---------- Task data

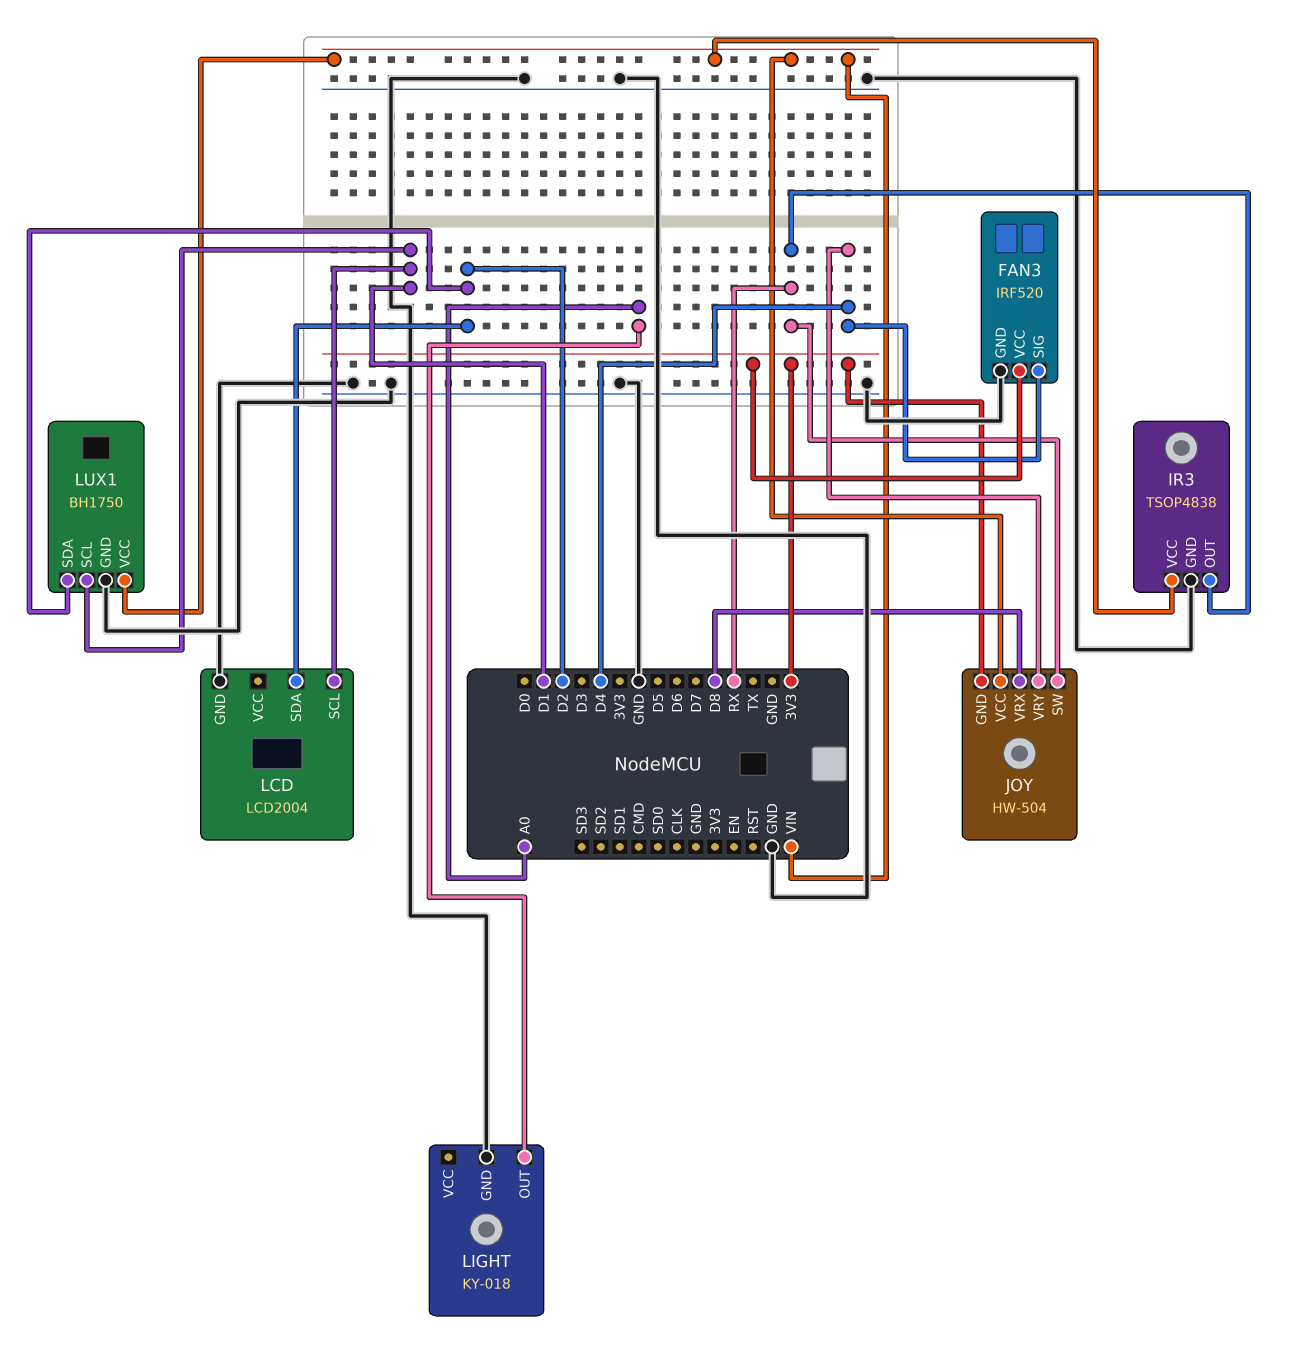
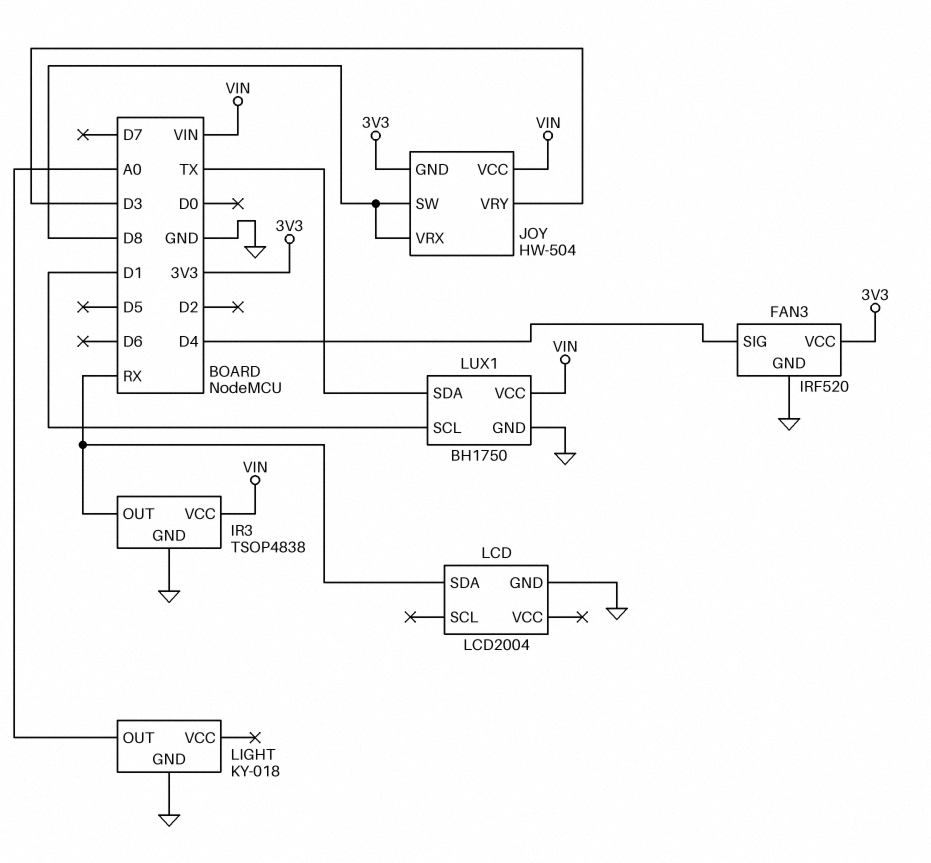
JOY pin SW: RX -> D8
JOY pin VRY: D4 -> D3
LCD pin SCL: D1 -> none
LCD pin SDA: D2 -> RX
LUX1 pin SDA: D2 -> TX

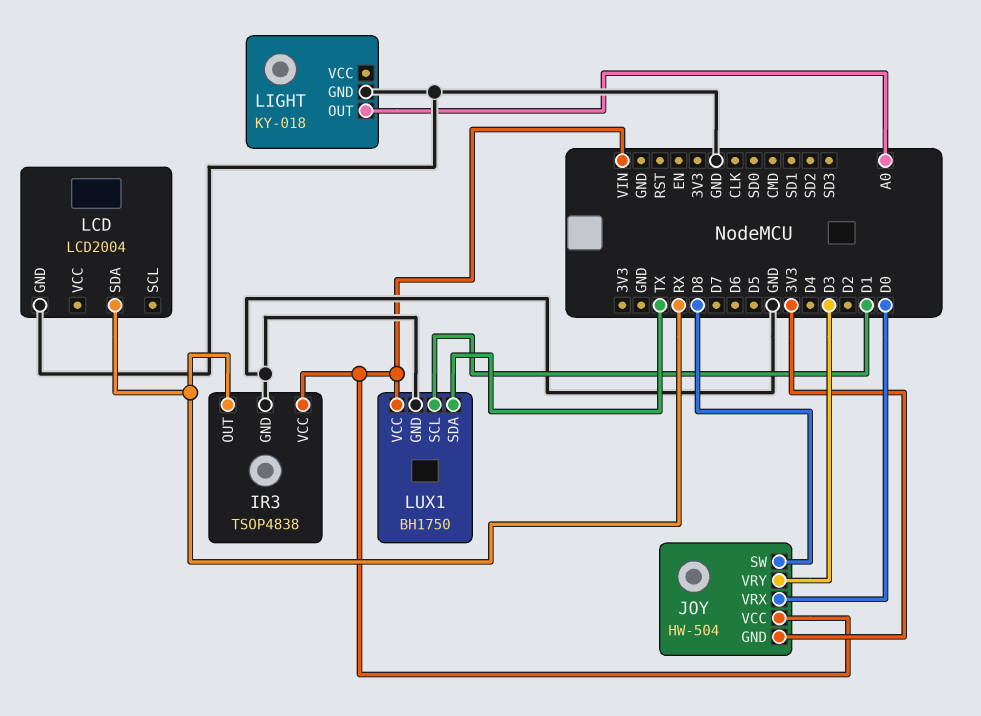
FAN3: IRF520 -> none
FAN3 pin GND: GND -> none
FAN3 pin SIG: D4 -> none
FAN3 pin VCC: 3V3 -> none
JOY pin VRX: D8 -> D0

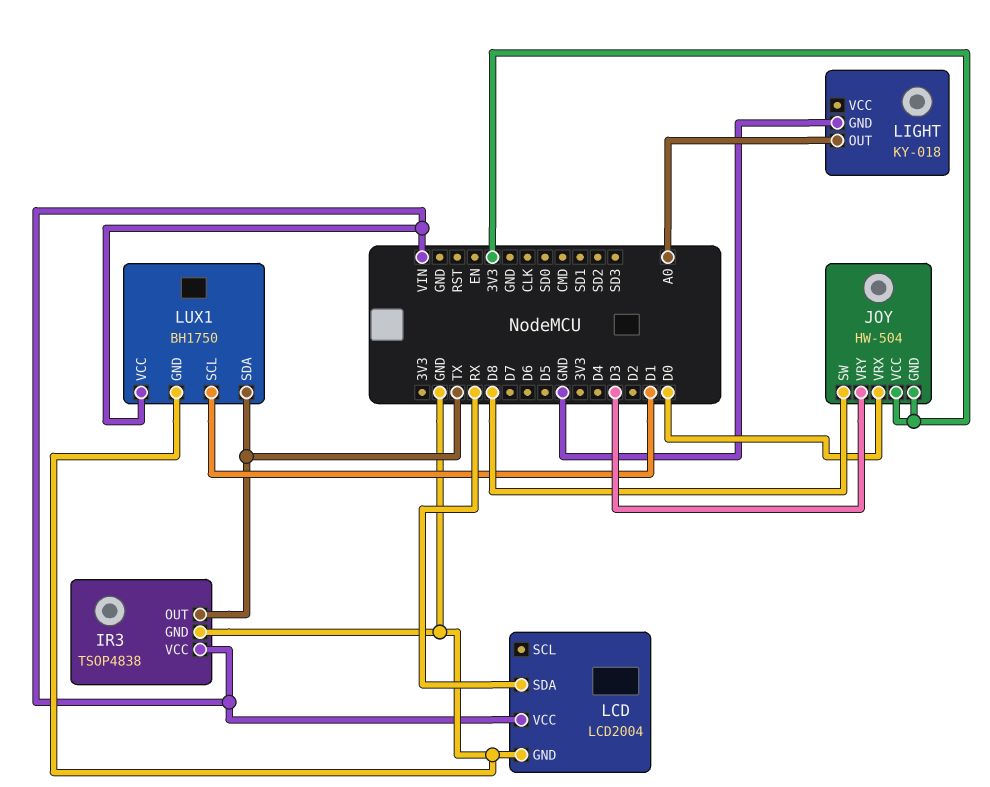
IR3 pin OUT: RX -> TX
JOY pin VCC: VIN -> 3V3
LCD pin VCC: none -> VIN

--------------------

**Task prompt**
Every entry above should be returned exactly, with no images included.

**Solution to this problem**
JOY pin SW: RX -> D8
JOY pin VRY: D4 -> D3
LCD pin SCL: D1 -> none
LCD pin SDA: D2 -> RX
LUX1 pin SDA: D2 -> TX

FAN3: IRF520 -> none
FAN3 pin GND: GND -> none
FAN3 pin SIG: D4 -> none
FAN3 pin VCC: 3V3 -> none
JOY pin VRX: D8 -> D0

IR3 pin OUT: RX -> TX
JOY pin VCC: VIN -> 3V3
LCD pin VCC: none -> VIN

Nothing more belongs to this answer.